---------- Provided records

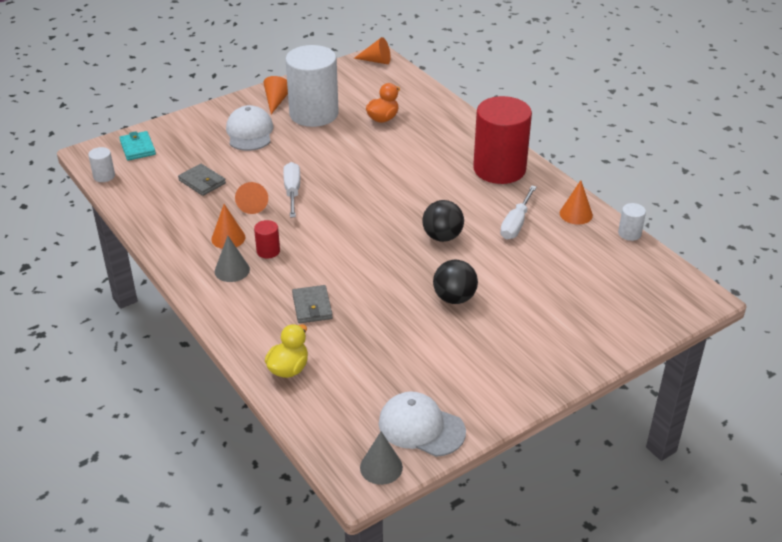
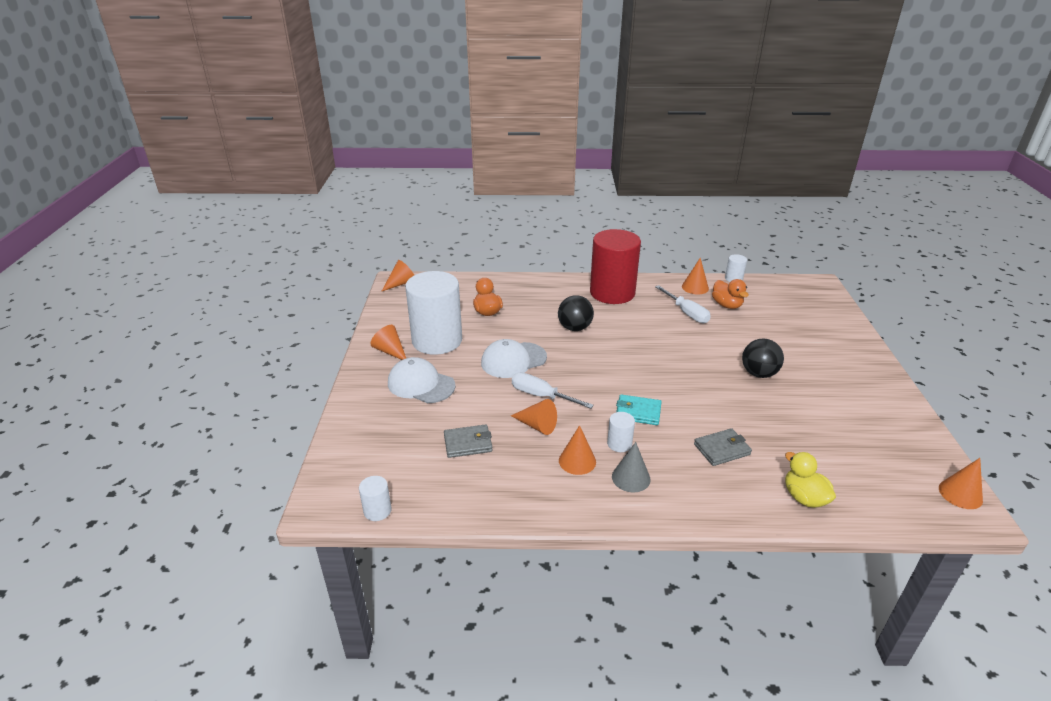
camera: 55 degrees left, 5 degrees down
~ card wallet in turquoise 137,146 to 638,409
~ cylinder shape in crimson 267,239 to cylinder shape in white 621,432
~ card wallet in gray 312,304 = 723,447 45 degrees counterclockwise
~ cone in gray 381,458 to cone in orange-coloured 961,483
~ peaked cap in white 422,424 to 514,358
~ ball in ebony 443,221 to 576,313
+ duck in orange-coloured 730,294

--------------------

[Directions for this task] Transcribe only the trailing portion of the entries above: the line that contains "in white 621,432" and each line after it.

[Output of the task]
~ cylinder shape in crimson 267,239 to cylinder shape in white 621,432
~ card wallet in gray 312,304 = 723,447 45 degrees counterclockwise
~ cone in gray 381,458 to cone in orange-coloured 961,483
~ peaked cap in white 422,424 to 514,358
~ ball in ebony 443,221 to 576,313
+ duck in orange-coloured 730,294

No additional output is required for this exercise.